(What to work on)
Please report how many lines of the data include the word "white", with the number as the entire reply.

(The data)
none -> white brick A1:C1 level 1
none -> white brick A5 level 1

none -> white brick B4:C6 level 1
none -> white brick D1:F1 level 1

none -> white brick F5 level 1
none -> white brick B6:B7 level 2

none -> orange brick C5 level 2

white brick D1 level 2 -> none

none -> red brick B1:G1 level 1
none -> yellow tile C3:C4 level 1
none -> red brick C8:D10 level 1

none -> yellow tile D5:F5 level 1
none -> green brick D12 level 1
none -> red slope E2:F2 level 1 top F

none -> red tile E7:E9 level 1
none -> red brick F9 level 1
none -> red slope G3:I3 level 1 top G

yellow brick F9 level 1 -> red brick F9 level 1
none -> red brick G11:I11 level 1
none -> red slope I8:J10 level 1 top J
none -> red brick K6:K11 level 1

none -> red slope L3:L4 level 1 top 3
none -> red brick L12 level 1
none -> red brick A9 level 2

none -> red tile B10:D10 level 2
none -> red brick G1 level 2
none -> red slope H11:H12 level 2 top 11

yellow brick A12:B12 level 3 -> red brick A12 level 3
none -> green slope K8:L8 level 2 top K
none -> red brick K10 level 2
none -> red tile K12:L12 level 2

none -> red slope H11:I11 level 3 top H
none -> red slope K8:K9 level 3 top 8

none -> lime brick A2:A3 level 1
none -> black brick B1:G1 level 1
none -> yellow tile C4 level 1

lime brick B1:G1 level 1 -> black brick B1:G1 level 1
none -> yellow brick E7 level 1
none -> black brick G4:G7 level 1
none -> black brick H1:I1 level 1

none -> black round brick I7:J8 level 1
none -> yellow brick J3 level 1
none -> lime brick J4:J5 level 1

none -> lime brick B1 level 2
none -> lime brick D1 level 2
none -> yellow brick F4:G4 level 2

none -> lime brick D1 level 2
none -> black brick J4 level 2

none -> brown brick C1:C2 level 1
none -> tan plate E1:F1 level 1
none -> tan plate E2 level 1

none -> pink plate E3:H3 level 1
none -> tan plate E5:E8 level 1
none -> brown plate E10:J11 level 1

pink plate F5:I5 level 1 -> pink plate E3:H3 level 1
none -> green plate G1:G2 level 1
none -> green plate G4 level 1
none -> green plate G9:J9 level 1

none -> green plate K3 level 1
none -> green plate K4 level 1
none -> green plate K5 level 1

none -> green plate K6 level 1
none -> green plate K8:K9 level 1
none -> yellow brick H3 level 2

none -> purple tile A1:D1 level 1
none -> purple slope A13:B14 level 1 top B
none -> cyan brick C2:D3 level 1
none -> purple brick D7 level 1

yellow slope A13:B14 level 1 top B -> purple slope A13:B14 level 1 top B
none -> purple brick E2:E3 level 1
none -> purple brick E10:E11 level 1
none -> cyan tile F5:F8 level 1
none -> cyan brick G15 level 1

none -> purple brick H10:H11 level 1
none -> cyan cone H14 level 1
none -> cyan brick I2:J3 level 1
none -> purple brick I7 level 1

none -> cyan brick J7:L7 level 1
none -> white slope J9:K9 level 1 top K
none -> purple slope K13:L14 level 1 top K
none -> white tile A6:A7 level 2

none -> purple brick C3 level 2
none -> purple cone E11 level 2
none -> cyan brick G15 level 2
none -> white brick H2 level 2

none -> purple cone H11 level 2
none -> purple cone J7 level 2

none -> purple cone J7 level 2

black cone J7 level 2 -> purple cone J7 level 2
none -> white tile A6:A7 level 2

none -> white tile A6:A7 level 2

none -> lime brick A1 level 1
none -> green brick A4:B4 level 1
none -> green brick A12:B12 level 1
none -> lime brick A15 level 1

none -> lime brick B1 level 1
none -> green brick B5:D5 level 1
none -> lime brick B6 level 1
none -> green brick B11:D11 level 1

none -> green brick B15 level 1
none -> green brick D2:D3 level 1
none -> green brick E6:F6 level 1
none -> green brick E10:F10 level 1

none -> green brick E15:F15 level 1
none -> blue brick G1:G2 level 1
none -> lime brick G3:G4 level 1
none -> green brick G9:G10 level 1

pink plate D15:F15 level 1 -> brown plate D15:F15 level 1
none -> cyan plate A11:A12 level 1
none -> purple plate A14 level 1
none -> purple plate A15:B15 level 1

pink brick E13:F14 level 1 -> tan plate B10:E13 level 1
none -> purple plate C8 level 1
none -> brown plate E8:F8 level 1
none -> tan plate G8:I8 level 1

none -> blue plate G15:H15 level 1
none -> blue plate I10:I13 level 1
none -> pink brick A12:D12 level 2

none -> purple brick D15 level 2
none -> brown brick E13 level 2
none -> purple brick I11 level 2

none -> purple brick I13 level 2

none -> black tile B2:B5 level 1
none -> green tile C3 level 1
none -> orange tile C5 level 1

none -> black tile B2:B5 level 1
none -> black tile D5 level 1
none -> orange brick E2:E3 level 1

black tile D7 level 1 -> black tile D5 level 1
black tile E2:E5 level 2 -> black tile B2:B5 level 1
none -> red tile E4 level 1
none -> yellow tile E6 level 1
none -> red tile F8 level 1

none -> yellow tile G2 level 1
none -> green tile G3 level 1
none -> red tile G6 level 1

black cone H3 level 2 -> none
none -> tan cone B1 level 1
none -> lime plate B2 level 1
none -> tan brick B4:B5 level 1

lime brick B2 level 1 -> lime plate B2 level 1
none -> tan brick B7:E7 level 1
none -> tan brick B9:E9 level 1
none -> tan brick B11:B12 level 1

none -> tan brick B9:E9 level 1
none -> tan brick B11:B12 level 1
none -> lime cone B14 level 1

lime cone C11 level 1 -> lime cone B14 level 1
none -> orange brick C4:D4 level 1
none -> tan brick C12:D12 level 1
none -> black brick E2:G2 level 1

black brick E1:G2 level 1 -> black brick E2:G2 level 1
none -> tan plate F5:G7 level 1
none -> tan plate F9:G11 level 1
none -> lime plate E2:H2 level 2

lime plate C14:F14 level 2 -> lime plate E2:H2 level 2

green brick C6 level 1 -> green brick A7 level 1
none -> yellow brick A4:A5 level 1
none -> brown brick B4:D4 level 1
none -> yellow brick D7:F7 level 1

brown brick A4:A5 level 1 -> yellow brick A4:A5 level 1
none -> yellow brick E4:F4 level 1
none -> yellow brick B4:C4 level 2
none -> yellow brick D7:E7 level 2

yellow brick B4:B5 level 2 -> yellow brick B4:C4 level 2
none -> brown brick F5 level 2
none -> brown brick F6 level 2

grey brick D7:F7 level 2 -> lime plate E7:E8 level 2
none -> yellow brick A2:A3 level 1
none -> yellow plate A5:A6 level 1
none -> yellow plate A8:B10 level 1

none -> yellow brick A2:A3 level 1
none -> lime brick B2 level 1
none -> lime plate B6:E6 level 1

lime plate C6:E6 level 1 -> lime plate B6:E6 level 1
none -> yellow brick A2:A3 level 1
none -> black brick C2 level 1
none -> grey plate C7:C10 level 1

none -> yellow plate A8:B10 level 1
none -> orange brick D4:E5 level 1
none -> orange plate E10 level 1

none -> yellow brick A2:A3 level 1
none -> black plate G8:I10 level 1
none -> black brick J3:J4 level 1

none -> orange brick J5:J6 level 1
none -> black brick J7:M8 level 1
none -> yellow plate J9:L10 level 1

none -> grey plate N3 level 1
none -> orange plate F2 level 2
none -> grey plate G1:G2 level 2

(The answer)
12